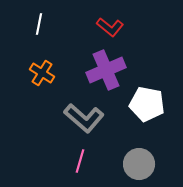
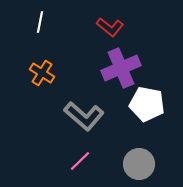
white line: moved 1 px right, 2 px up
purple cross: moved 15 px right, 2 px up
gray L-shape: moved 2 px up
pink line: rotated 30 degrees clockwise
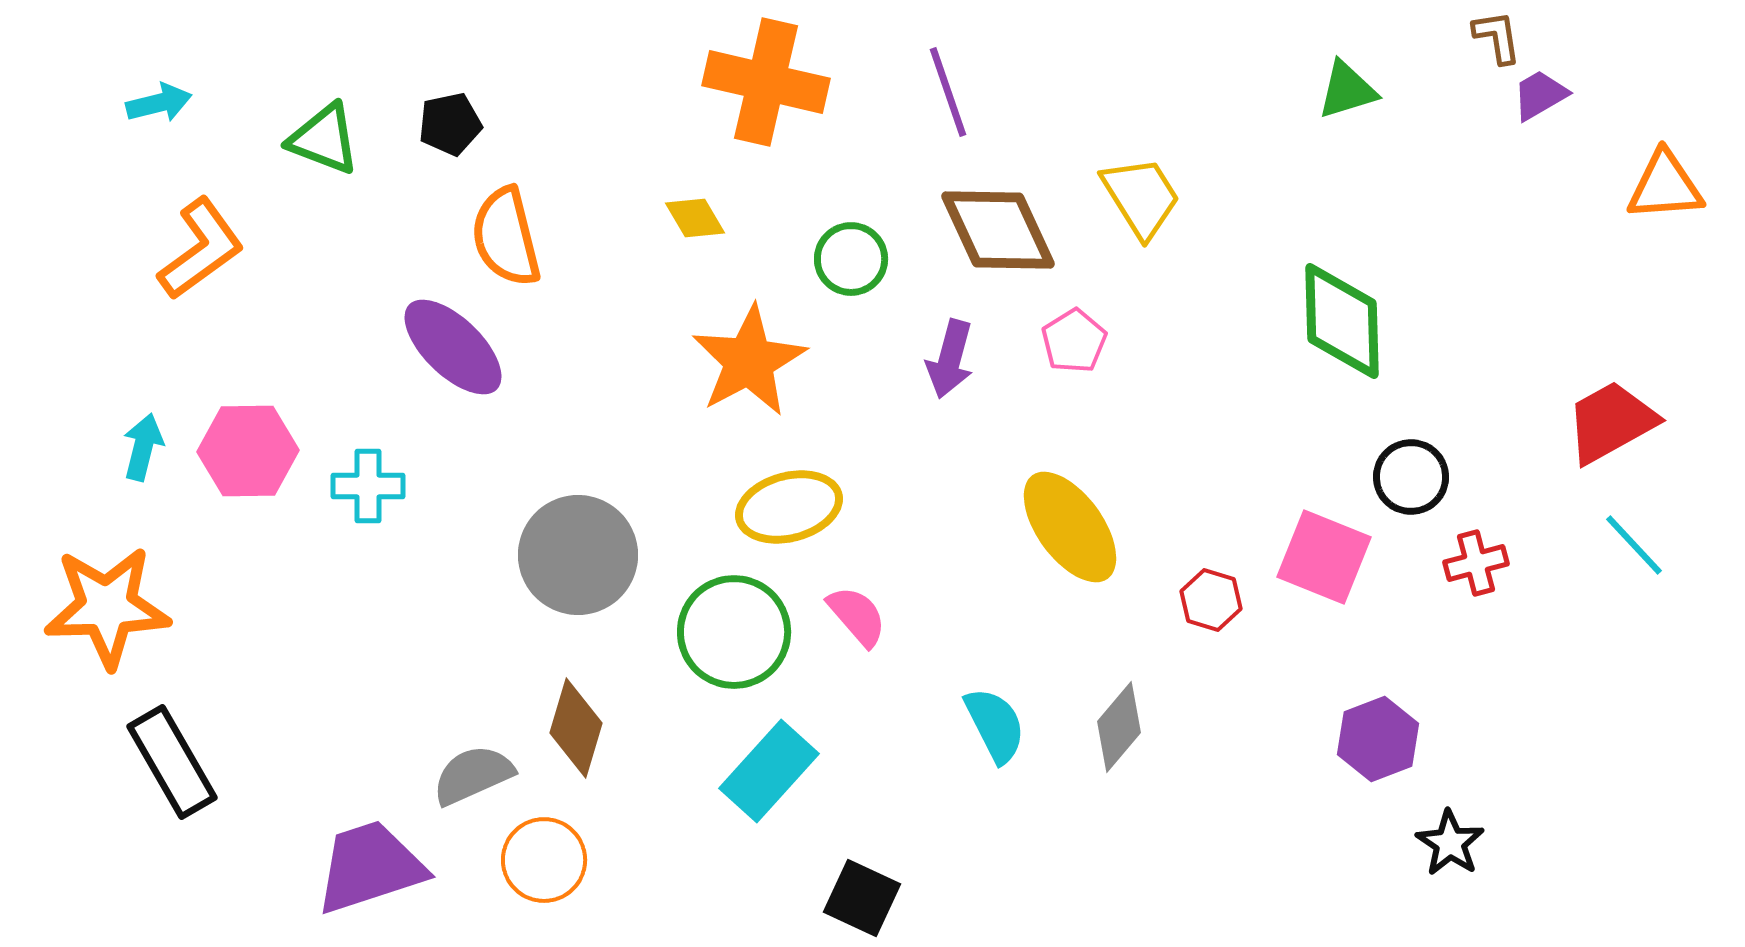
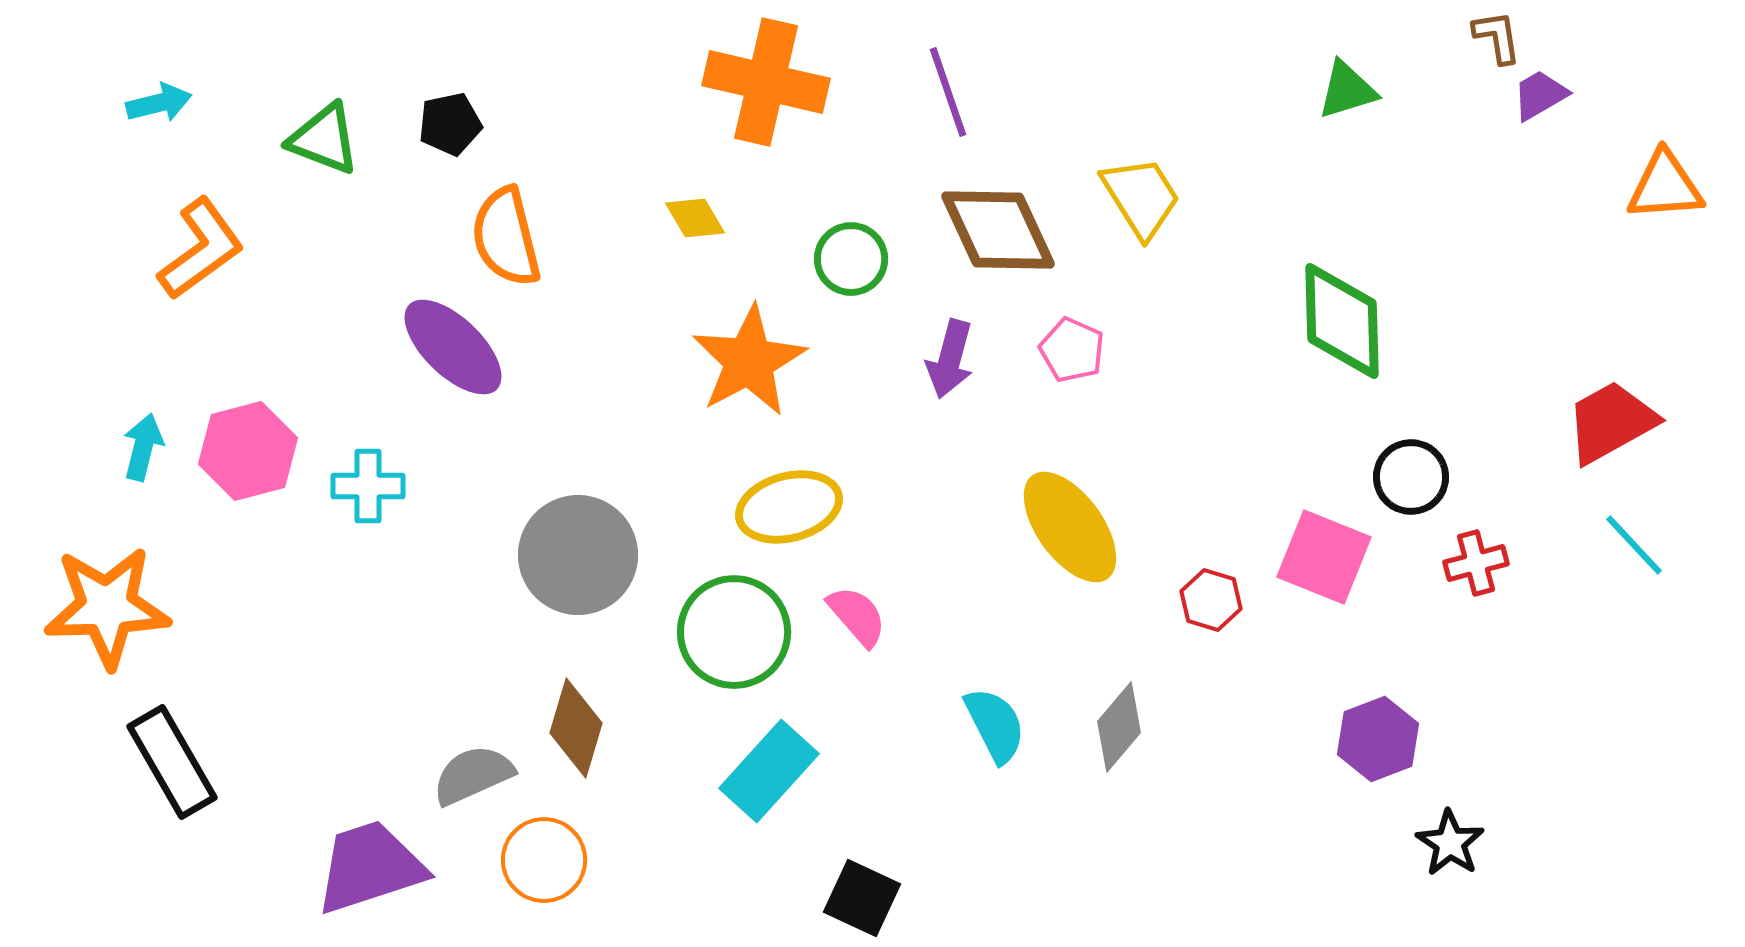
pink pentagon at (1074, 341): moved 2 px left, 9 px down; rotated 16 degrees counterclockwise
pink hexagon at (248, 451): rotated 14 degrees counterclockwise
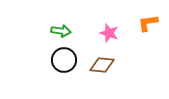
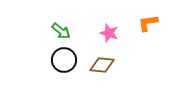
green arrow: rotated 30 degrees clockwise
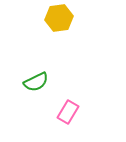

TASK TO CARRY OUT: Using the listing above, set down exactly each line from the one containing "purple cross: moved 15 px right, 2 px up" through the final line, and leave out pictures.

ANSWER BOX:
purple cross: moved 15 px right, 2 px up
gray L-shape: moved 2 px up
pink line: rotated 30 degrees clockwise
pink pentagon at (1074, 341): moved 2 px left, 9 px down; rotated 16 degrees counterclockwise
pink hexagon at (248, 451): rotated 14 degrees counterclockwise
green arrow: rotated 30 degrees clockwise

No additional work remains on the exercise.